<<<<
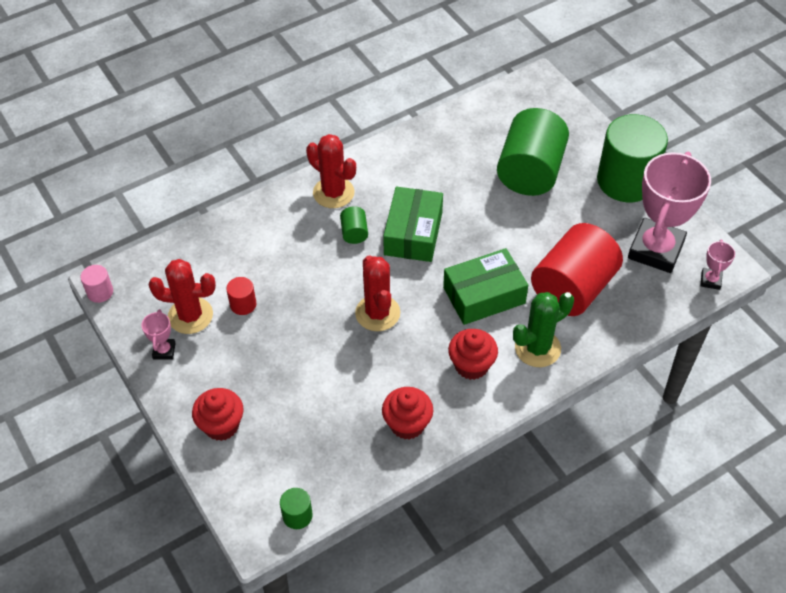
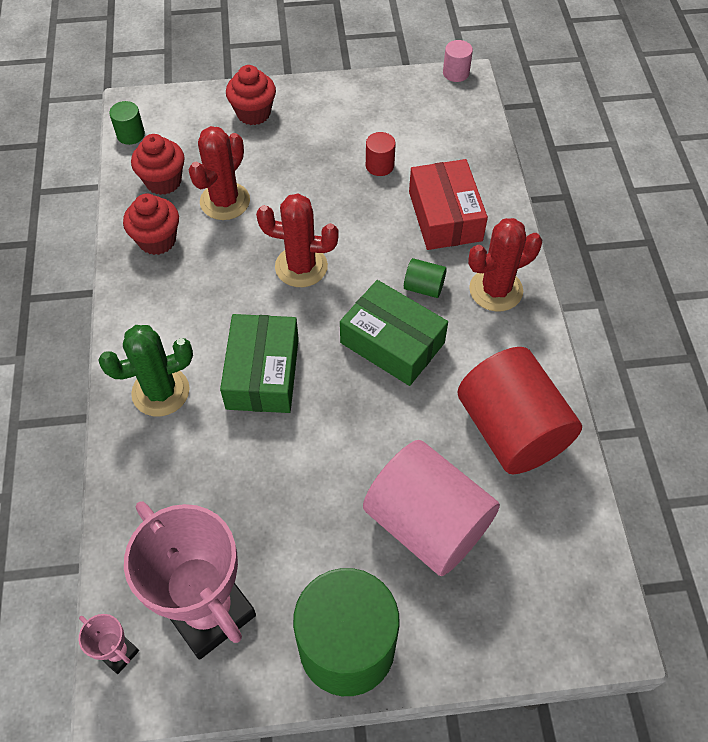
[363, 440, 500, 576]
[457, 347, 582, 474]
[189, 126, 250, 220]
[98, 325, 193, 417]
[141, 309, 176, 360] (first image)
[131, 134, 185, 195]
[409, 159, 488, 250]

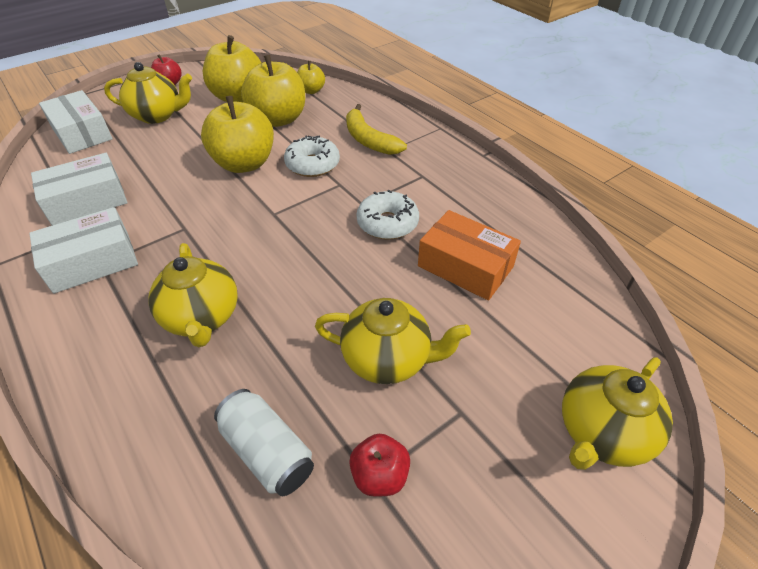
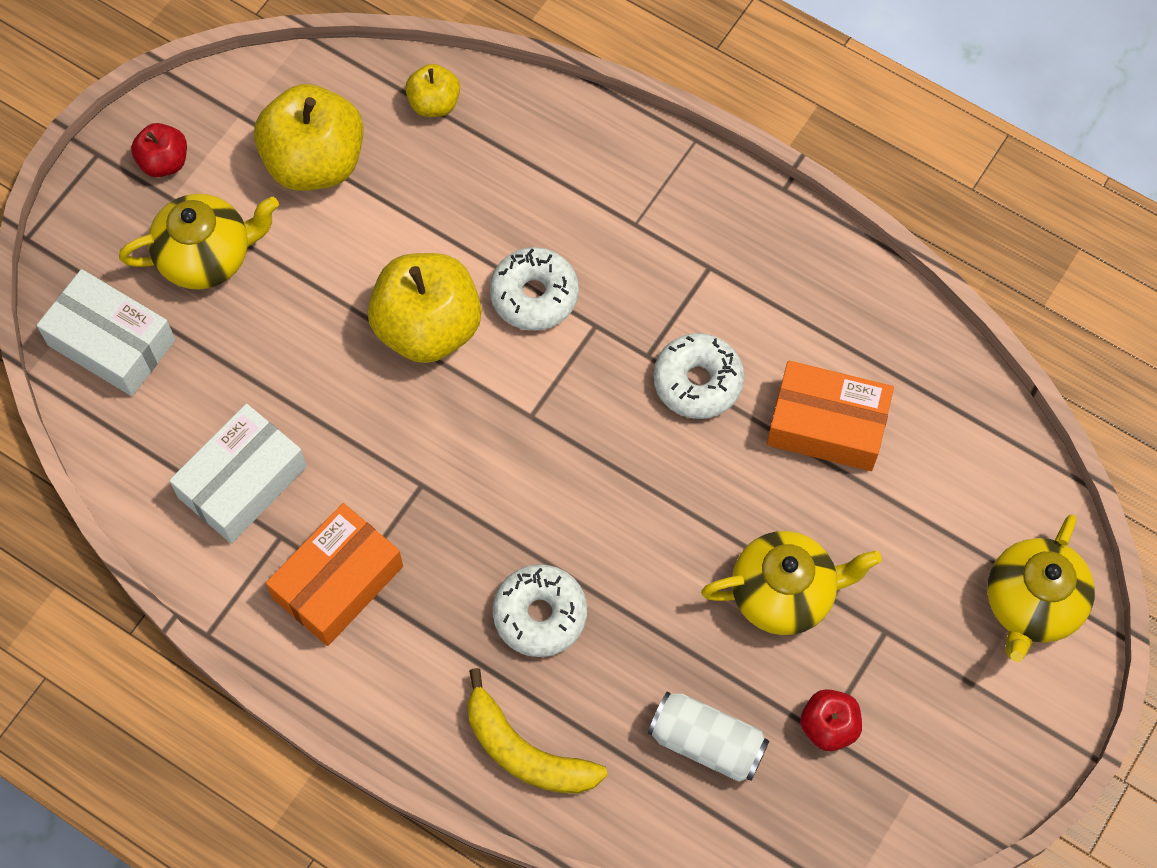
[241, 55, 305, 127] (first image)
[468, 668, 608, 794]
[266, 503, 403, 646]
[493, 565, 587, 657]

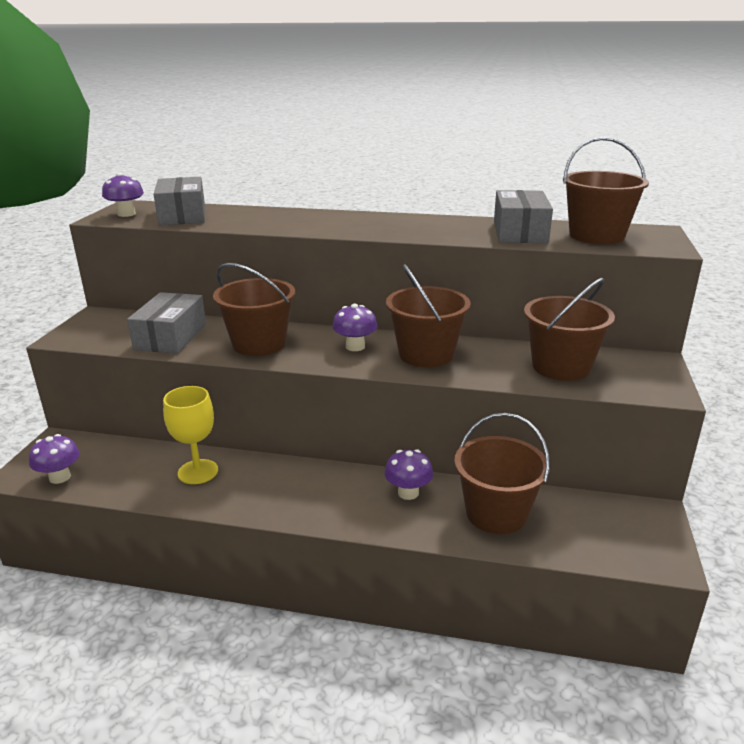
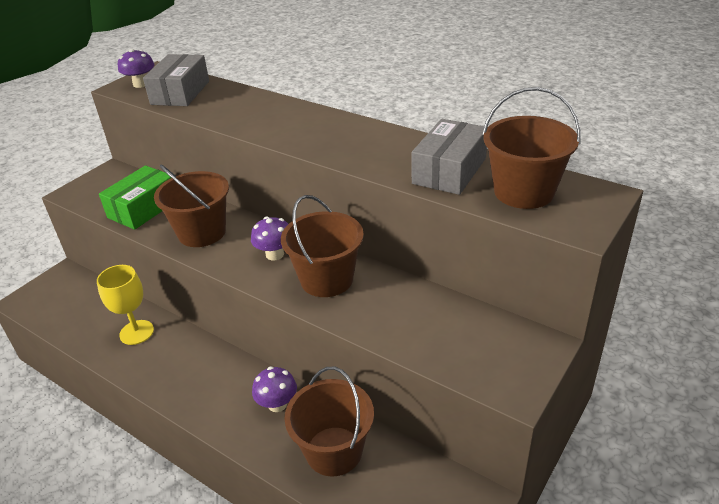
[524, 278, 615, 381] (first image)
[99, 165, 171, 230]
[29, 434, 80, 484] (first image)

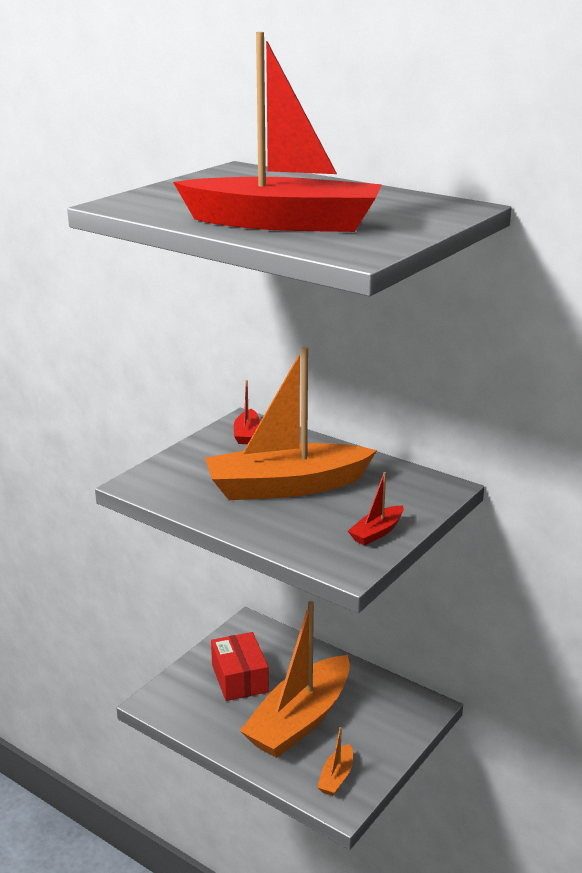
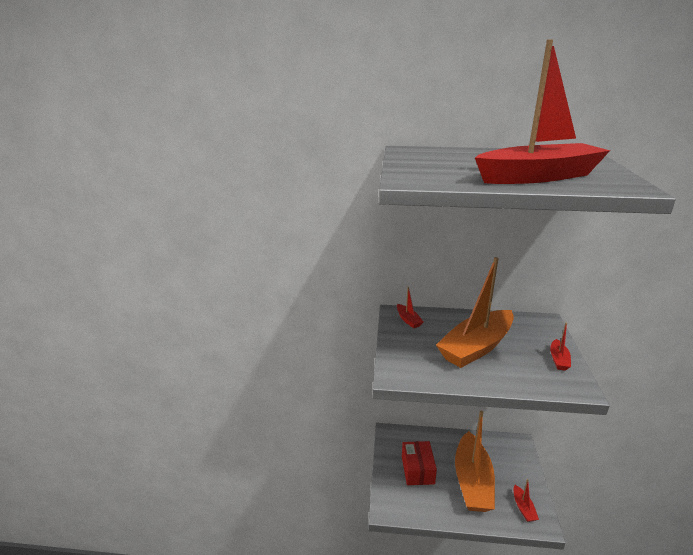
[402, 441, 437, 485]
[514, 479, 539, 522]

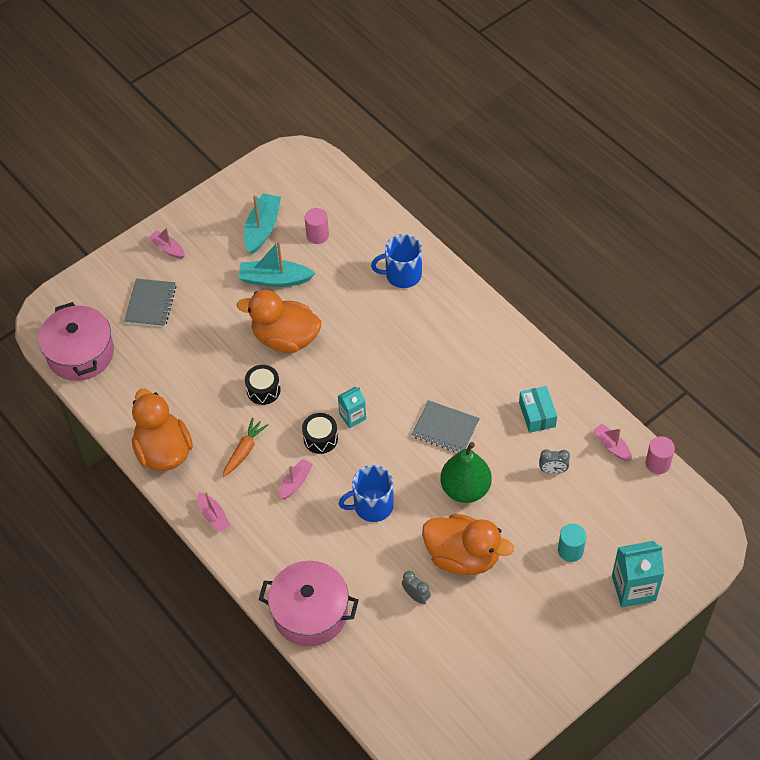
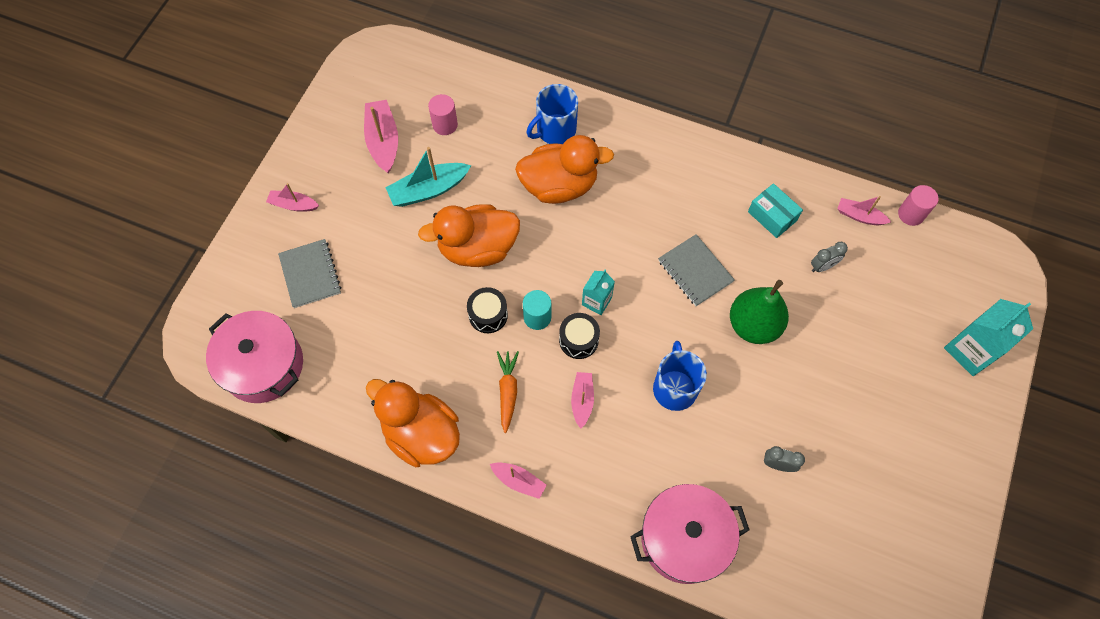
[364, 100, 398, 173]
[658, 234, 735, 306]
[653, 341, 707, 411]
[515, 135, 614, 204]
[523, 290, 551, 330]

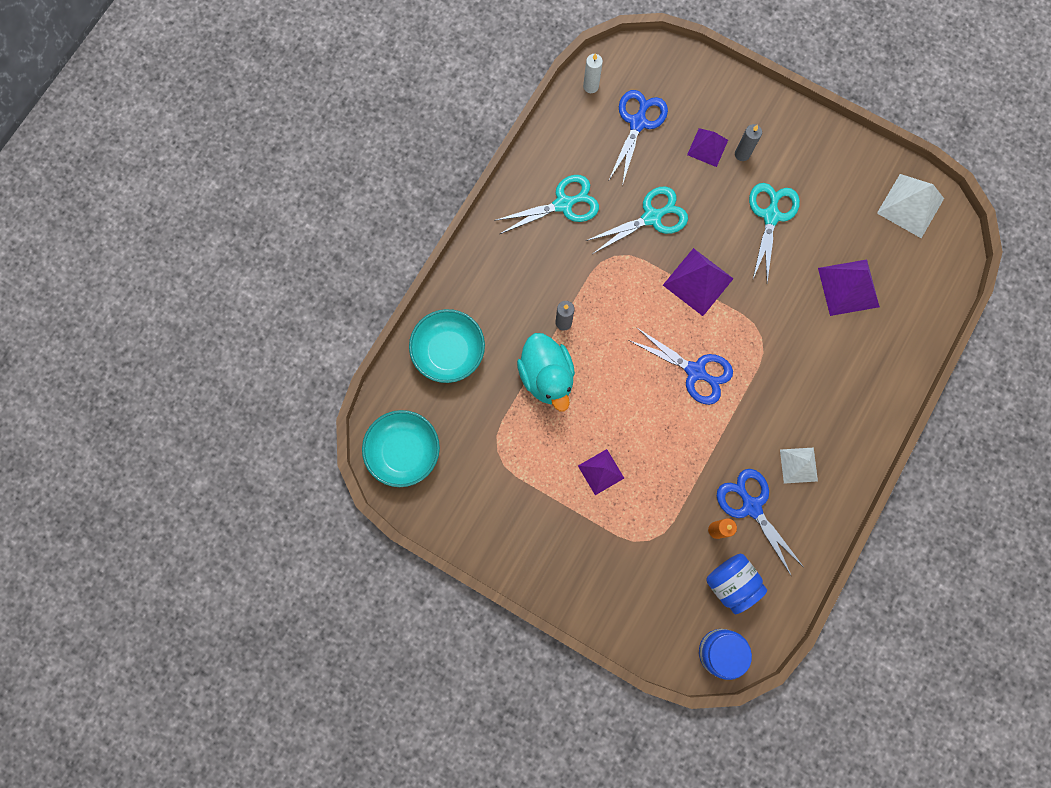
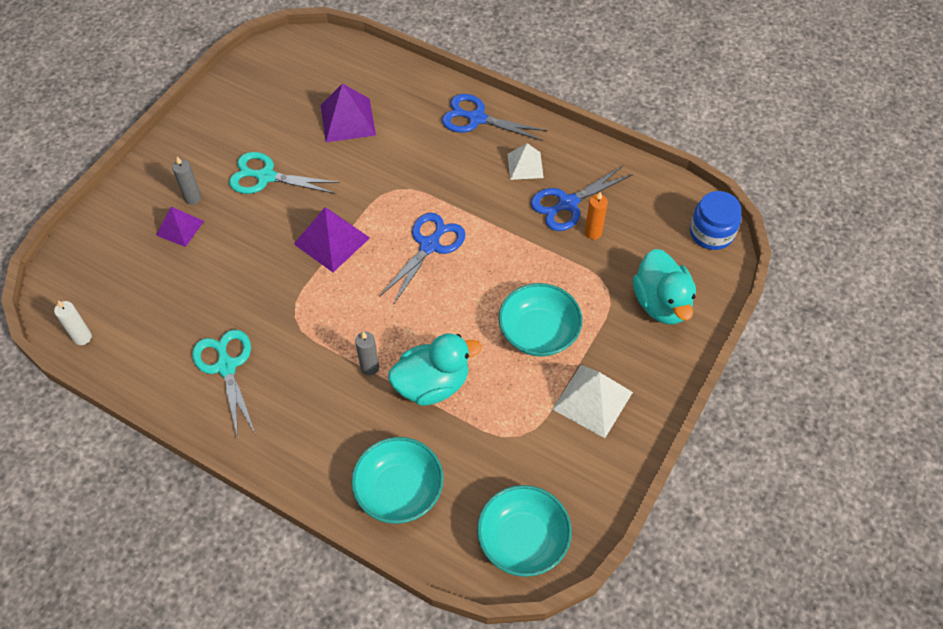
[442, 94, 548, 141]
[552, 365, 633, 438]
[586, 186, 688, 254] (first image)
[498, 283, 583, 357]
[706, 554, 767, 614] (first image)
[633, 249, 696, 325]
>>>>
» **REQUIREMENT**
The copy runs from the line containing "[189, 126, 250, 220]" through the last line of the material, both ends included. Reproduce those lines exactly and drop the pictures.

» **SOLUTION**
[189, 126, 250, 220]
[98, 325, 193, 417]
[141, 309, 176, 360] (first image)
[131, 134, 185, 195]
[409, 159, 488, 250]

[241, 55, 305, 127] (first image)
[468, 668, 608, 794]
[266, 503, 403, 646]
[493, 565, 587, 657]

[524, 278, 615, 381] (first image)
[99, 165, 171, 230]
[29, 434, 80, 484] (first image)

[402, 441, 437, 485]
[514, 479, 539, 522]

[364, 100, 398, 173]
[658, 234, 735, 306]
[653, 341, 707, 411]
[515, 135, 614, 204]
[523, 290, 551, 330]

[442, 94, 548, 141]
[552, 365, 633, 438]
[586, 186, 688, 254] (first image)
[498, 283, 583, 357]
[706, 554, 767, 614] (first image)
[633, 249, 696, 325]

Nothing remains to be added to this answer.